- **Exercise requirements**:
Which lines run from the one containing "R101: 15k (J101/1, VCC) -> 68k (J101/1, VCC)" to the end of the entries? Copy them exactly, both ends included, and give nothing else.
--*--
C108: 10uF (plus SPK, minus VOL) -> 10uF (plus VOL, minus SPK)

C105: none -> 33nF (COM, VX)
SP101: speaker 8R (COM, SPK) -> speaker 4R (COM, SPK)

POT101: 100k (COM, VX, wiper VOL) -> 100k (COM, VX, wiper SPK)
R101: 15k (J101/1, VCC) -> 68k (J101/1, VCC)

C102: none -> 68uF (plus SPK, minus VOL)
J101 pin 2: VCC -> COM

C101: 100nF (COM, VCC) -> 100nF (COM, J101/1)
--*--
- **Answer to the problem**:
R101: 15k (J101/1, VCC) -> 68k (J101/1, VCC)

C102: none -> 68uF (plus SPK, minus VOL)
J101 pin 2: VCC -> COM

C101: 100nF (COM, VCC) -> 100nF (COM, J101/1)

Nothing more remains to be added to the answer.